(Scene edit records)
======

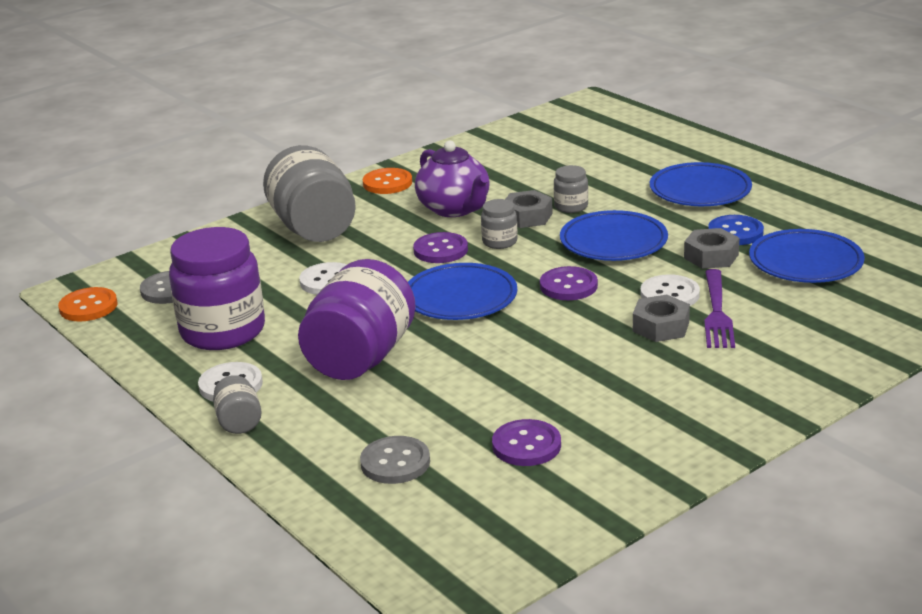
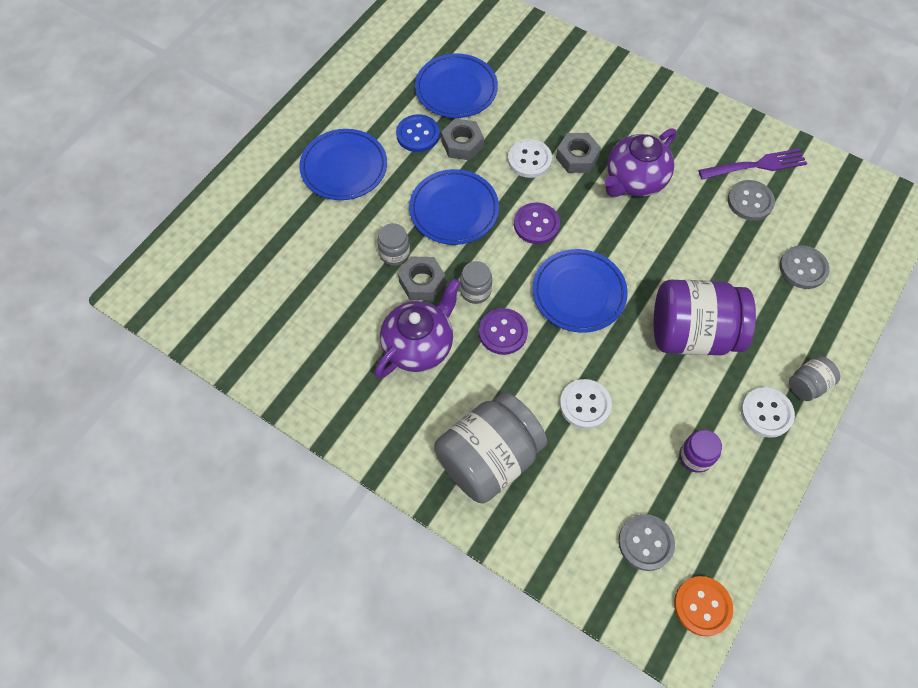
camera: 110 degrees left, 35 degrees up
(223, 331) = (695, 456): purple jar -> purple jar, size x0.45
(387, 183) = (373, 426): orange button -> none
(526, 445) = (750, 201): purple button -> grey button
(604, 361) = (634, 180): none -> purple teapot
(717, 312) = (546, 129): purple fork -> purple fork (756, 165)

======

* Directions
Show all lines above holding "button".

* Exercise response
(387, 183) = (373, 426): orange button -> none
(526, 445) = (750, 201): purple button -> grey button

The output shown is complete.